**What you have to do**
Could you give the data below again exactly, apart from the pictures?

== Data excerpt

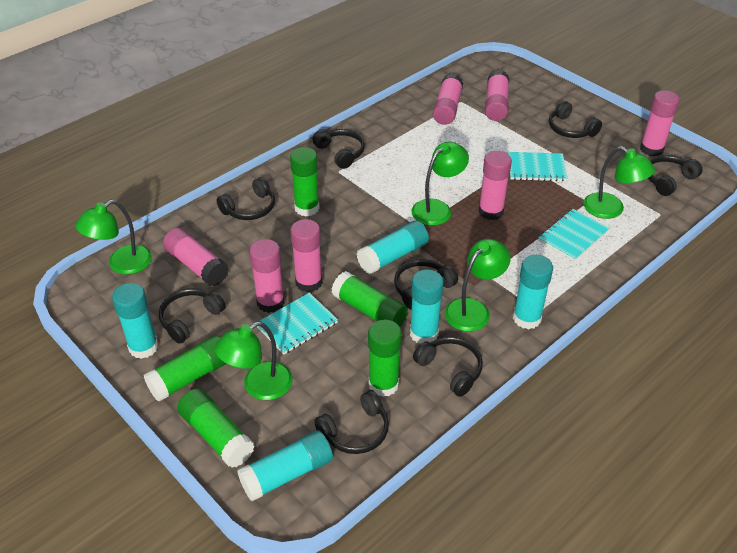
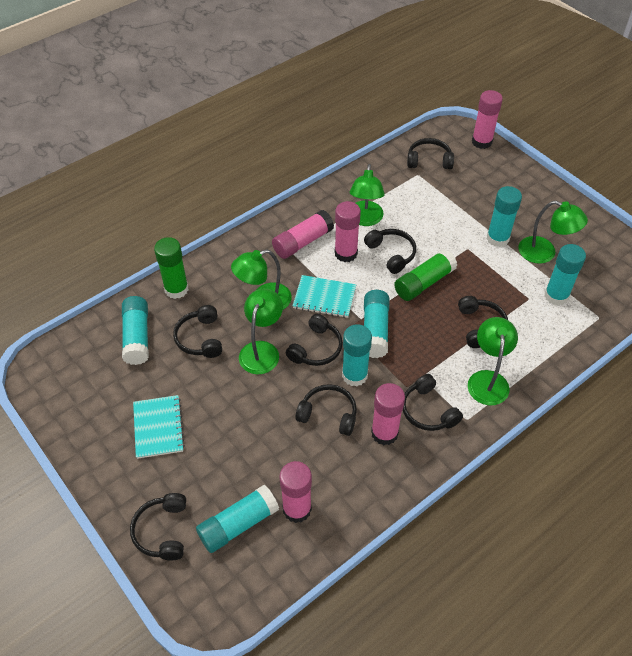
green glue stick: 5 -> 2
pink glue stick: 7 -> 5
turquoise glue stick: 5 -> 6
turquoise notebook: 3 -> 2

====

**Result**
green glue stick: 5 -> 2
pink glue stick: 7 -> 5
turquoise glue stick: 5 -> 6
turquoise notebook: 3 -> 2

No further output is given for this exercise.